Task
Restate word for word the lines in the listing below, starting at the line containing "V101: AC 12V (AC1, VEXT) -> AC 12V (AC1, AC2)" and ending at the line containing "R104: 36k (+5V, RESET) -> 36k (+5V, BUF)", both included; leave out the rest.

Data extract
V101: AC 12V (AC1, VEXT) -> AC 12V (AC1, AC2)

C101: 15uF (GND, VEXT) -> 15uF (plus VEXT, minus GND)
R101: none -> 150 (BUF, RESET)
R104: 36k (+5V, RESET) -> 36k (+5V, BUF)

...

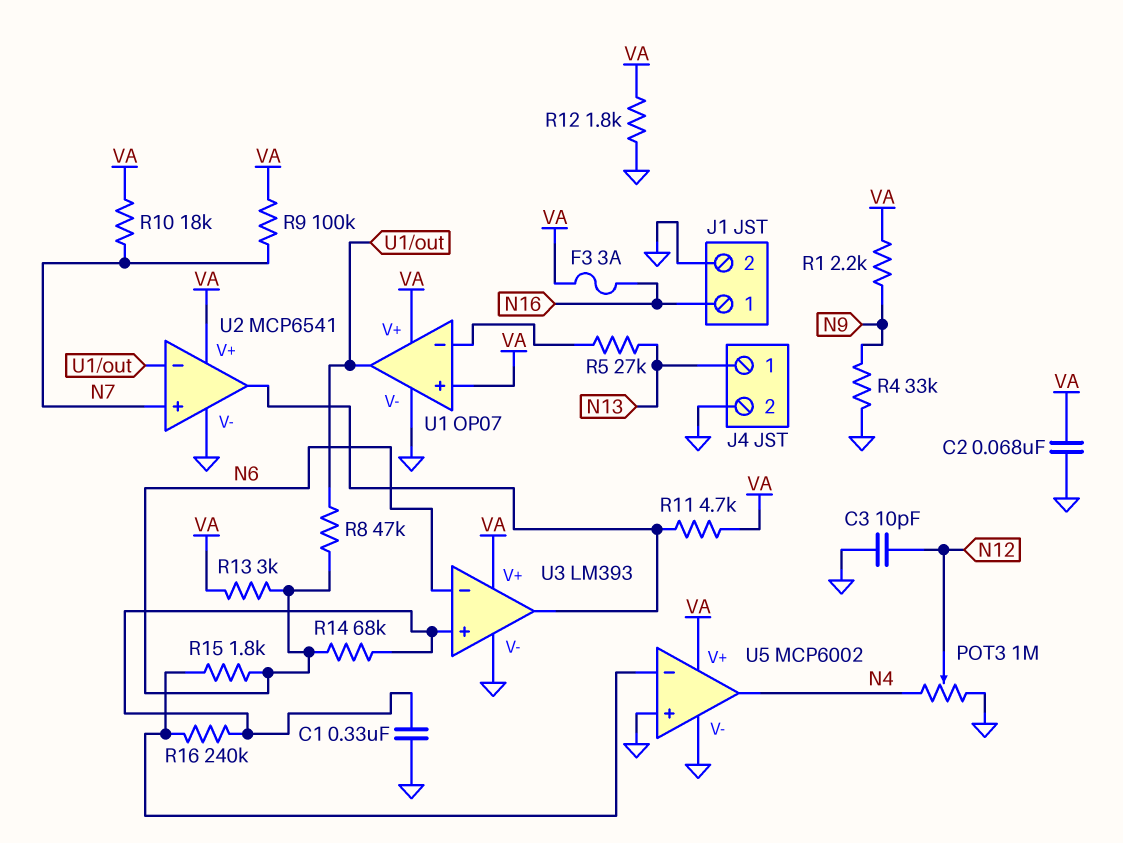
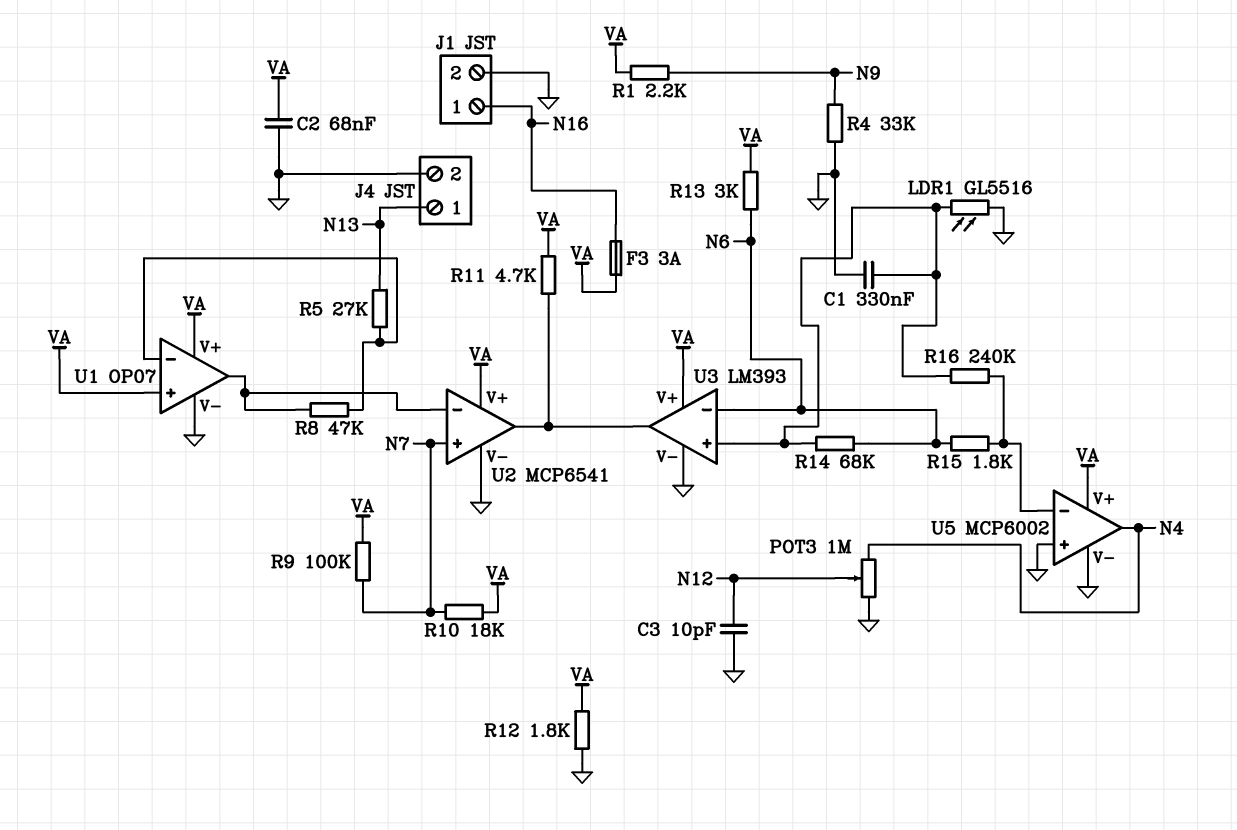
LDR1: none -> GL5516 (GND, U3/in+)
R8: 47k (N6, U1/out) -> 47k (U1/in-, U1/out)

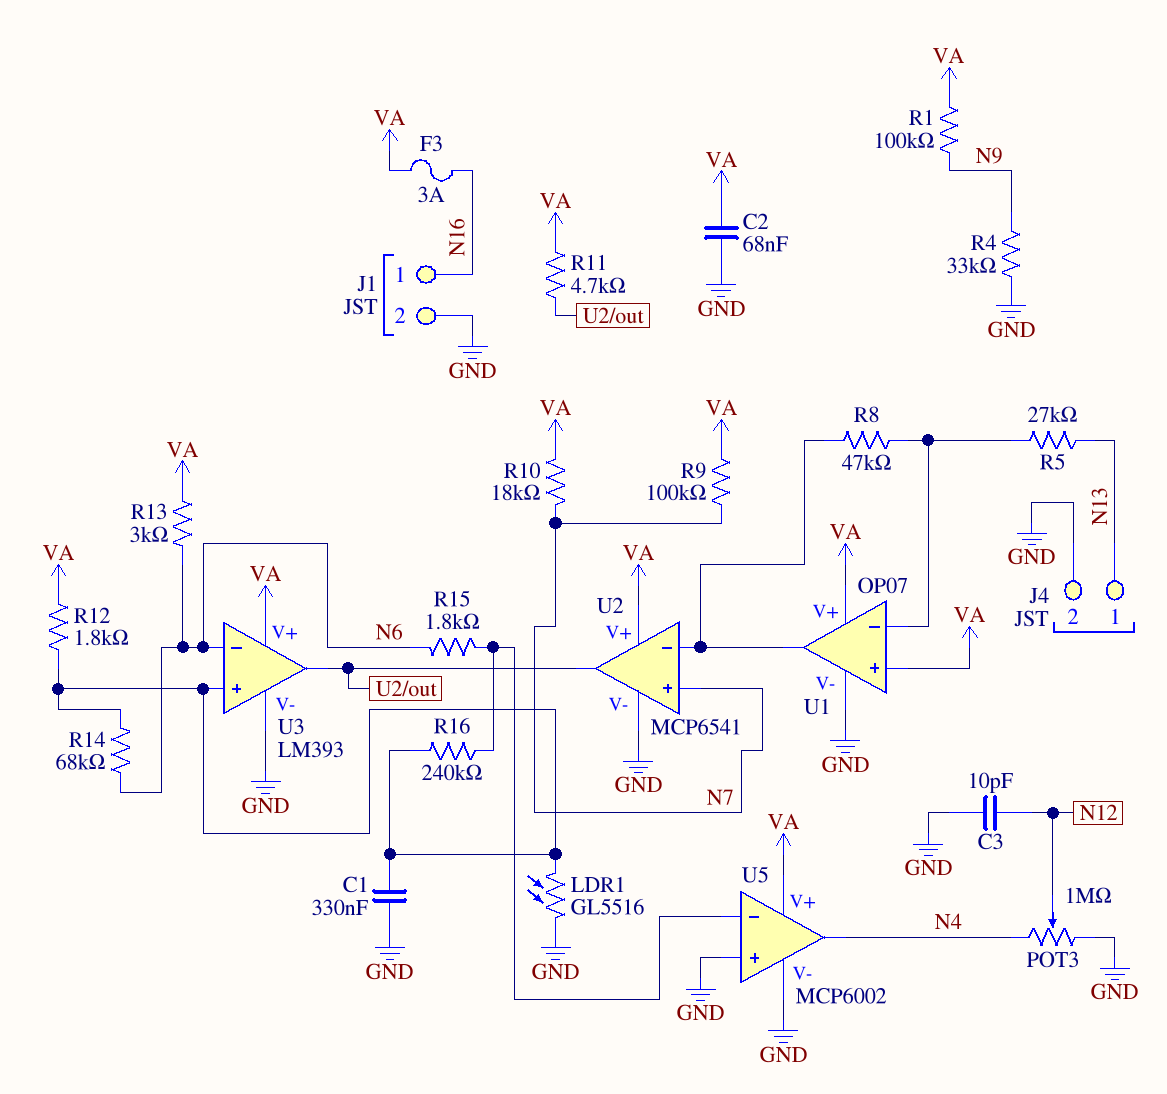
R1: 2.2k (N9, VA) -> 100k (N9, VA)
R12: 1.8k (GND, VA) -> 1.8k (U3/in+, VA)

Result of this exercise
V101: AC 12V (AC1, VEXT) -> AC 12V (AC1, AC2)

C101: 15uF (GND, VEXT) -> 15uF (plus VEXT, minus GND)
R101: none -> 150 (BUF, RESET)
R104: 36k (+5V, RESET) -> 36k (+5V, BUF)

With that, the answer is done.